::: AVAILABLE RECORDS

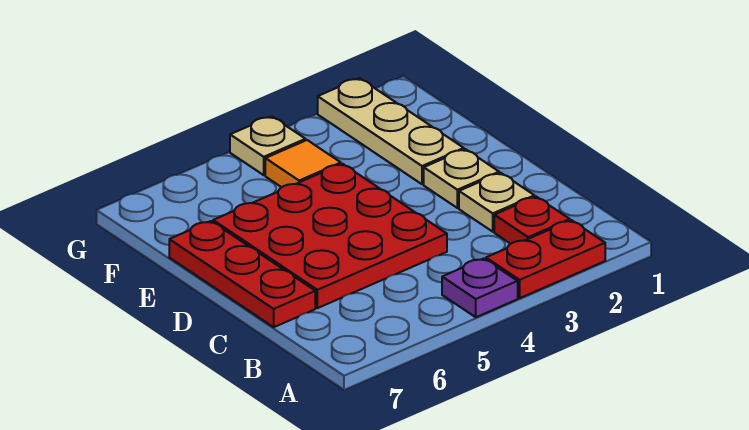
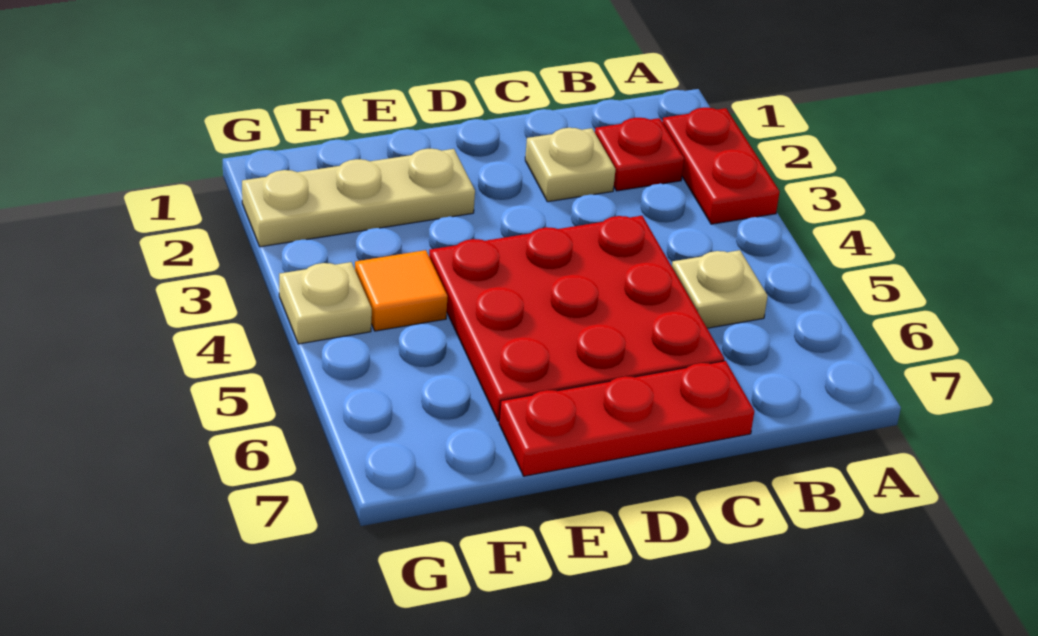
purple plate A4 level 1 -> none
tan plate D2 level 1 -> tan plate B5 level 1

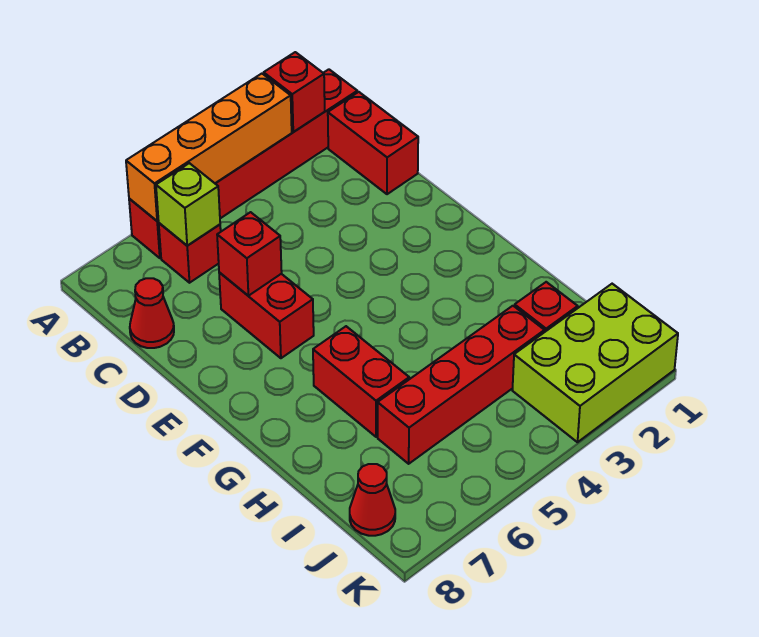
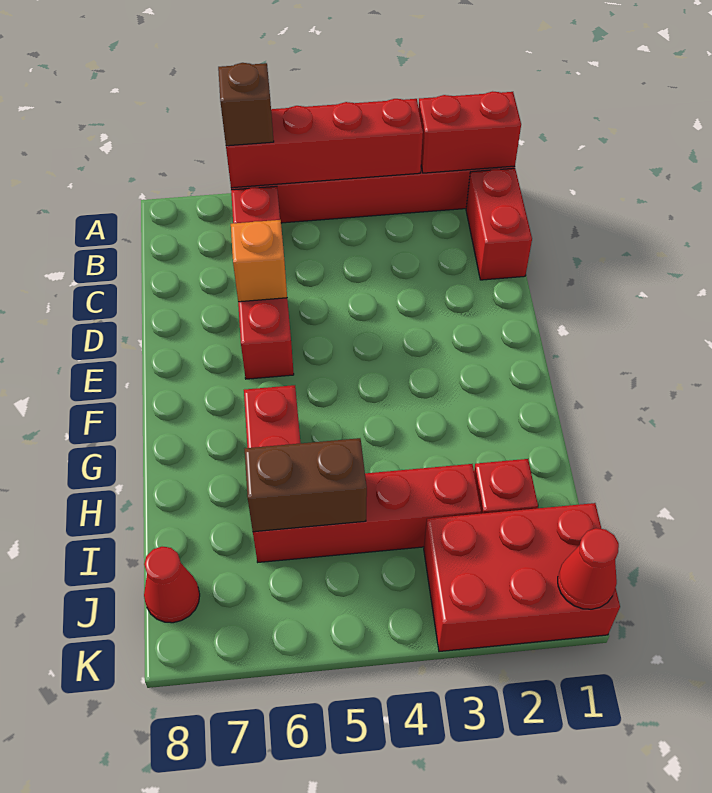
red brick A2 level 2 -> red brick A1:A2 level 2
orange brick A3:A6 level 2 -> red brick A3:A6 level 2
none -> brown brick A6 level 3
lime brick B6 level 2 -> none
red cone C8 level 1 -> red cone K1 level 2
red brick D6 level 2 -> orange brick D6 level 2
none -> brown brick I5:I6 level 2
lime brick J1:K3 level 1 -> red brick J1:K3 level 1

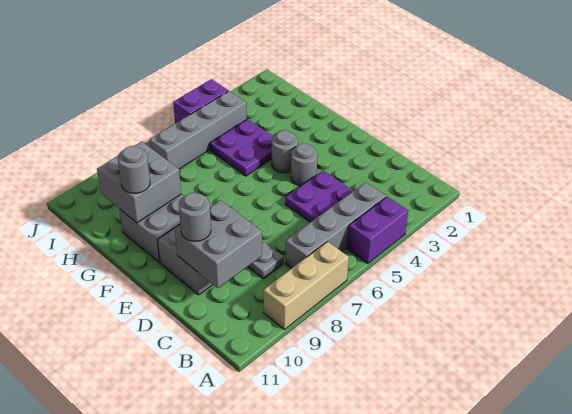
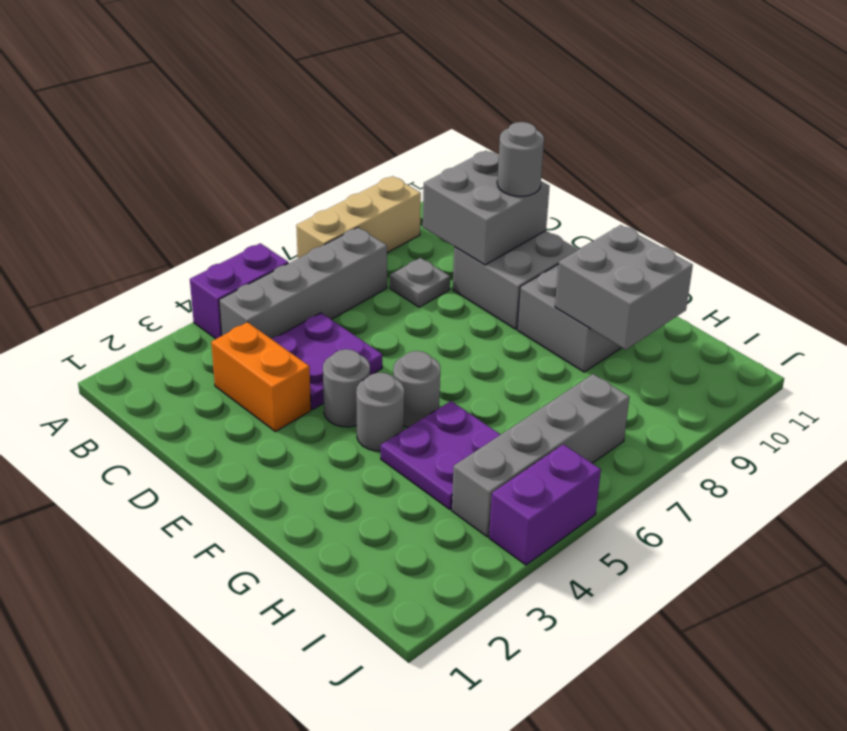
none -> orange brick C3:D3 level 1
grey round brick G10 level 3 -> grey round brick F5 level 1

::::::

> **PROBLEM DESCRIPTION**: Give back exactly the lines from the line with "red brick D6" through the end of the records, both included; keep all pictures out.

> **RESPONSE TO THIS EXERCISE**:
red brick D6 level 2 -> orange brick D6 level 2
none -> brown brick I5:I6 level 2
lime brick J1:K3 level 1 -> red brick J1:K3 level 1

none -> orange brick C3:D3 level 1
grey round brick G10 level 3 -> grey round brick F5 level 1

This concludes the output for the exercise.